Your task is to repeat exactly the lines below between the line holding "DRIVER pin ENA: B12 -> B7" and the line holding "TOF pin SDA: 6 -> A1", inclusive, and only those.

Revision comparison data:
=== Begin Enclosure ===

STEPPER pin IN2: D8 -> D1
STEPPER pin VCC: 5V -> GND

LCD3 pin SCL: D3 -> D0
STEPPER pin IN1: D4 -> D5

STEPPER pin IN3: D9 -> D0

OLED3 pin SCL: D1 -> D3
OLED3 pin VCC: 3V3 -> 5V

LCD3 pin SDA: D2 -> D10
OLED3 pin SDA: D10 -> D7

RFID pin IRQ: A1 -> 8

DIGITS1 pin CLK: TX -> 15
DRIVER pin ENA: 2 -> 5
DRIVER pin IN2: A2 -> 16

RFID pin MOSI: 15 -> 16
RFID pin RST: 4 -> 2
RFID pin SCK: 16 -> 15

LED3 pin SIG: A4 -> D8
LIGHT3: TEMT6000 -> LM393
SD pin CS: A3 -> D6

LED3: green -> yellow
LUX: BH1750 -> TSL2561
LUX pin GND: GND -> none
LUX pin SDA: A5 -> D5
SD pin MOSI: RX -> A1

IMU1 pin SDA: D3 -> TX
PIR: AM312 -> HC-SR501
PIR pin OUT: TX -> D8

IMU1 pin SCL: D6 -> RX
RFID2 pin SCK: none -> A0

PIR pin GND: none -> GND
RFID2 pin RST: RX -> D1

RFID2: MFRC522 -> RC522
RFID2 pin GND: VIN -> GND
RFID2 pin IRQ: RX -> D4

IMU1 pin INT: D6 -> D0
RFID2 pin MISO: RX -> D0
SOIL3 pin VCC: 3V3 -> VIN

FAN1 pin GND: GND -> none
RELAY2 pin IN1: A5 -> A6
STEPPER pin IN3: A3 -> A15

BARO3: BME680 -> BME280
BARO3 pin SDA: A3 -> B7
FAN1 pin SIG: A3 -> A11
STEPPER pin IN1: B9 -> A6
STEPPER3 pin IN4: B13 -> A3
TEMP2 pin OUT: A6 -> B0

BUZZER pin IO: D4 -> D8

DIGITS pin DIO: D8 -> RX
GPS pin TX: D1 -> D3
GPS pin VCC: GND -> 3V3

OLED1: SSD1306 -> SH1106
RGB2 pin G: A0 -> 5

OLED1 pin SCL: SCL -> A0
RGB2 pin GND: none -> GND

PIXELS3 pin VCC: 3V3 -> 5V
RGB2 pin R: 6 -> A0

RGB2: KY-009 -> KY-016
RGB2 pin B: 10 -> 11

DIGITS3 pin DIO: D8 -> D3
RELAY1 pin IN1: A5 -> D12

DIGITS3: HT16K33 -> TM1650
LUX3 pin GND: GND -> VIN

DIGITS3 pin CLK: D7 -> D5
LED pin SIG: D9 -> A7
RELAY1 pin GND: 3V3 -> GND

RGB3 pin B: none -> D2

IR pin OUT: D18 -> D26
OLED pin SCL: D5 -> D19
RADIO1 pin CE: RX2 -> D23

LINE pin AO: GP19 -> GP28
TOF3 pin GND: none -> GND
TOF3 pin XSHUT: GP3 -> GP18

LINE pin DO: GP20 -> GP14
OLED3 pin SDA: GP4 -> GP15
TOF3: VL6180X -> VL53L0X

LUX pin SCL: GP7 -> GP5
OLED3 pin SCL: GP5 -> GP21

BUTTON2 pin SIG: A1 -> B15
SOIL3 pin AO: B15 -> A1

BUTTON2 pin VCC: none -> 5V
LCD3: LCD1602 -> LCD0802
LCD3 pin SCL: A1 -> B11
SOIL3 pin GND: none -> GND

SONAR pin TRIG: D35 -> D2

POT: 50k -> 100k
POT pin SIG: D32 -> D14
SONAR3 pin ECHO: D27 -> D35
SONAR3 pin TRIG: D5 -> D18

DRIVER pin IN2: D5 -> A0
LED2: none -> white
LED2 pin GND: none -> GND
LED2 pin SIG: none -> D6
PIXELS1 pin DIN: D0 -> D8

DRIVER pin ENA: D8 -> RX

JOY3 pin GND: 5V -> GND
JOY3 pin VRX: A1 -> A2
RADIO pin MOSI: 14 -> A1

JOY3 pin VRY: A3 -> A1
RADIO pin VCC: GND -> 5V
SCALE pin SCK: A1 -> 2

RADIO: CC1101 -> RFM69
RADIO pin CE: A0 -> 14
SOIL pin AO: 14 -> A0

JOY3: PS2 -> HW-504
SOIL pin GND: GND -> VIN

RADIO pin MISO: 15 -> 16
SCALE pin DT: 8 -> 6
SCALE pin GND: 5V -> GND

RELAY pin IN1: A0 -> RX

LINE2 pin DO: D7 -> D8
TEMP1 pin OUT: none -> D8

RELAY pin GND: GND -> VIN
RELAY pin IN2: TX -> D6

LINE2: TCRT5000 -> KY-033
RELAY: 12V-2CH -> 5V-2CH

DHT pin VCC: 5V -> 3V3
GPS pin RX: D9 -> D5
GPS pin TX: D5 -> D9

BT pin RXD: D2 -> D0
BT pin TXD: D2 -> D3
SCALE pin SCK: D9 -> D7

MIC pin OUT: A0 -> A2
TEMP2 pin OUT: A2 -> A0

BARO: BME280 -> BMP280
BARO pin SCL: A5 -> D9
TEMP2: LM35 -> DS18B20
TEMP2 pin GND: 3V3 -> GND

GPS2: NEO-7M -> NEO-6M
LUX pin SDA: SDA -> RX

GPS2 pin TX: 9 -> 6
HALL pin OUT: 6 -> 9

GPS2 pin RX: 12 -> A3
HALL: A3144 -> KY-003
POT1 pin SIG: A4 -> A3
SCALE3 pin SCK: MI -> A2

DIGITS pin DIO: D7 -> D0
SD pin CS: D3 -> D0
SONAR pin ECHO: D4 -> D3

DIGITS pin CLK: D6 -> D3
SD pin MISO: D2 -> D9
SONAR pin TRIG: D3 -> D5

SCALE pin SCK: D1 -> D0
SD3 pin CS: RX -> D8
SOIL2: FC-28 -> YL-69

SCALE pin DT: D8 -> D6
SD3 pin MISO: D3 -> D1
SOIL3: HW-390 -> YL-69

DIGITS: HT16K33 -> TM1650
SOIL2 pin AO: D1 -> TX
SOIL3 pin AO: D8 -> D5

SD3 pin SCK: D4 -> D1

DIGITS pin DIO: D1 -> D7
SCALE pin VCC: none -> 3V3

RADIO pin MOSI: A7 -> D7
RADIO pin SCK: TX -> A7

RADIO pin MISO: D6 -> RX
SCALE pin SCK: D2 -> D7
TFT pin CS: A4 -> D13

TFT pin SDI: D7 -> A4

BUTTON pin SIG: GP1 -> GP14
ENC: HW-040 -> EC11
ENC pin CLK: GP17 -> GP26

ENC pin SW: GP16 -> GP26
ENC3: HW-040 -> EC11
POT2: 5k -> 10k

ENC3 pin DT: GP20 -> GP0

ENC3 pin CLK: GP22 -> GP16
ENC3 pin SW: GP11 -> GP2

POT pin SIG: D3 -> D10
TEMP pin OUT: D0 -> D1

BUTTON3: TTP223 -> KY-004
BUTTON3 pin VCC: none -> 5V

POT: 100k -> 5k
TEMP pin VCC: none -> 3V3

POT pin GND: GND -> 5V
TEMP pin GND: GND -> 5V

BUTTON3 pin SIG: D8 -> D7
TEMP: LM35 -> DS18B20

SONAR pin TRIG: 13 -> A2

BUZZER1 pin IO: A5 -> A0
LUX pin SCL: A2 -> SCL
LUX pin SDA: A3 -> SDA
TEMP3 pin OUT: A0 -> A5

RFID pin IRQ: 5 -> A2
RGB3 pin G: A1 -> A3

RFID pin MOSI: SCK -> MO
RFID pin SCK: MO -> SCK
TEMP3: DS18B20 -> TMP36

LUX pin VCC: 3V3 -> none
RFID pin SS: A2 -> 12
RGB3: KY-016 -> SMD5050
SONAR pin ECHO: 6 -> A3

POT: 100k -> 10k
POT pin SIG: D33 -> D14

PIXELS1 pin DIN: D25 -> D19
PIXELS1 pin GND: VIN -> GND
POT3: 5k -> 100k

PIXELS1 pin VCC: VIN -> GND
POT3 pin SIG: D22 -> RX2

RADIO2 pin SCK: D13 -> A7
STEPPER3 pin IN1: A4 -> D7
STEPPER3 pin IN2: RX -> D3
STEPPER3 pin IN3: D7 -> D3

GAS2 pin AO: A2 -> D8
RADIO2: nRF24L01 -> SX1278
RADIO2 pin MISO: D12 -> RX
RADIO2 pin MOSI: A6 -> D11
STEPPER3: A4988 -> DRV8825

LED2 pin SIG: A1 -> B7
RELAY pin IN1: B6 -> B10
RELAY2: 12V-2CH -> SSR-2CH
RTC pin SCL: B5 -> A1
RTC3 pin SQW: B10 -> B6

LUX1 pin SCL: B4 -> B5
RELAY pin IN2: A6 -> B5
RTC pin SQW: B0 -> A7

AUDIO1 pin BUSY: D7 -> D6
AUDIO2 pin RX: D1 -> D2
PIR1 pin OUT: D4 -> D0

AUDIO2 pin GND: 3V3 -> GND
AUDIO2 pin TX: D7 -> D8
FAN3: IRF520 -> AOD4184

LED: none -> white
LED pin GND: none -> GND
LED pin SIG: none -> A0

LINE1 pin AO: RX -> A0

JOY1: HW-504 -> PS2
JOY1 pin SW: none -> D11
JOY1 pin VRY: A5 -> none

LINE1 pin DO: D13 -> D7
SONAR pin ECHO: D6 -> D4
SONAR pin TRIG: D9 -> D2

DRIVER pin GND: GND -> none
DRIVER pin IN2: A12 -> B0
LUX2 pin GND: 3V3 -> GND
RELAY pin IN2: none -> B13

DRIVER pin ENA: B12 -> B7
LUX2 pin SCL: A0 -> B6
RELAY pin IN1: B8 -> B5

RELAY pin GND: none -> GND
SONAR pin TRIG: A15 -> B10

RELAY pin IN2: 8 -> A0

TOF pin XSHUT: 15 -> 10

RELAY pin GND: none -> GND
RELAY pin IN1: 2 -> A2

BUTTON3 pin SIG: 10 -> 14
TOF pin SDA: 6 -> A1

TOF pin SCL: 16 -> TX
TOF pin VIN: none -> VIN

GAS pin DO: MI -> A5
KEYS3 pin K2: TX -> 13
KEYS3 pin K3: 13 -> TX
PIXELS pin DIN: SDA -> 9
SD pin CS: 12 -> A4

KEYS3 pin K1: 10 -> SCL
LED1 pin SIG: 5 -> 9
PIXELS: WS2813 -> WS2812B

=== End Enclosure ===

*Solution*.
DRIVER pin ENA: B12 -> B7
LUX2 pin SCL: A0 -> B6
RELAY pin IN1: B8 -> B5

RELAY pin GND: none -> GND
SONAR pin TRIG: A15 -> B10

RELAY pin IN2: 8 -> A0

TOF pin XSHUT: 15 -> 10

RELAY pin GND: none -> GND
RELAY pin IN1: 2 -> A2

BUTTON3 pin SIG: 10 -> 14
TOF pin SDA: 6 -> A1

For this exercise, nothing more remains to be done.